▶ _Exercise instructions_
Render the records from the start through the line containing "(B) B is further", inclusive, as a Markdown table with the columns No. and Text. Give one row per line, number the rows in order, and leave out blank lines.
═══ Given information ═══
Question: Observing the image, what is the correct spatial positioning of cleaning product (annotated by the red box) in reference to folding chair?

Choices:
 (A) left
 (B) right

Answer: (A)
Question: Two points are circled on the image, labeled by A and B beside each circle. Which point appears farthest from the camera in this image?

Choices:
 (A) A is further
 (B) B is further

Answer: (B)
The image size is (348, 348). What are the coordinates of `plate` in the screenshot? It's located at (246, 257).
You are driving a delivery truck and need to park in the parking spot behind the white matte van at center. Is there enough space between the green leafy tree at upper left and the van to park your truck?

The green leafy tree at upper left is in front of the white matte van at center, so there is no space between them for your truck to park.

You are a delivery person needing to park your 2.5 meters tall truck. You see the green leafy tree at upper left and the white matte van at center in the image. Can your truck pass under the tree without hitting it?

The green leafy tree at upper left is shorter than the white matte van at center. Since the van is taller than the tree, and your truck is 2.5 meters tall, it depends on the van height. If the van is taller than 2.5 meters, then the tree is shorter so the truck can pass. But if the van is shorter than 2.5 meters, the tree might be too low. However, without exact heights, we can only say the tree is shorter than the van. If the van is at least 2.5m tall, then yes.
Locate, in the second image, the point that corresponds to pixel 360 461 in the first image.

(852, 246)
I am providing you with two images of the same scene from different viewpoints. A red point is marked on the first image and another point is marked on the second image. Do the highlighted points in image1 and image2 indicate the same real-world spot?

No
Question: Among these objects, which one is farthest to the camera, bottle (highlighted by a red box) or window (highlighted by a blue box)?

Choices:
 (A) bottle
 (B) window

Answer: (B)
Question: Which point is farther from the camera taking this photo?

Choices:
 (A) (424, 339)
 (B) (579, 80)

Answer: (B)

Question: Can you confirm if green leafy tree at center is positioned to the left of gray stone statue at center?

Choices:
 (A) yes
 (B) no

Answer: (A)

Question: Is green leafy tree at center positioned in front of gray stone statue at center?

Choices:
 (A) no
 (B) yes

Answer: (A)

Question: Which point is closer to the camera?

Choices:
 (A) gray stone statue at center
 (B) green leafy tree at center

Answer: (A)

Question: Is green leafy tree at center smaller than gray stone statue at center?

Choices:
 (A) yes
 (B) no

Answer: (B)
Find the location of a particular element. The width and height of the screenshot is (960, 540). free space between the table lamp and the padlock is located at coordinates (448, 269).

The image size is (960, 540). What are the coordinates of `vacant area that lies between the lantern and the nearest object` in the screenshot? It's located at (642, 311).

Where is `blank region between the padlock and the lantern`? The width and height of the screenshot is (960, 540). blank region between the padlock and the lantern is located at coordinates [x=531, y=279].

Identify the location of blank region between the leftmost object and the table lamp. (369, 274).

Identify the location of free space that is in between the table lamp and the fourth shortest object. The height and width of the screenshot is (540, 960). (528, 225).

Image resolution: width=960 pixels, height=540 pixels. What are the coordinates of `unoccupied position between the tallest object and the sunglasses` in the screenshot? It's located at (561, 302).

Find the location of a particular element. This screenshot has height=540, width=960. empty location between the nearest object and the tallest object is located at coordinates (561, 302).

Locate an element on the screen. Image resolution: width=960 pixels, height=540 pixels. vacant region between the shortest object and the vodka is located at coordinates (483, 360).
═══
▶ _Solution to the exercise_
| No. | Text |
|---|---|
| 1 | Question: Observing the image, what is the correct spatial positioning of cleaning product (annotated by the red box) in reference to folding chair? |
| 2 | Choices: |
| 3 |  (A) left |
| 4 |  (B) right |
| 5 | Answer: (A) |
| 6 | Question: Two points are circled on the image, labeled by A and B beside each circle. Which point appears farthest from the camera in this image? |
| 7 | Choices: |
| 8 |  (A) A is further |
| 9 |  (B) B is further |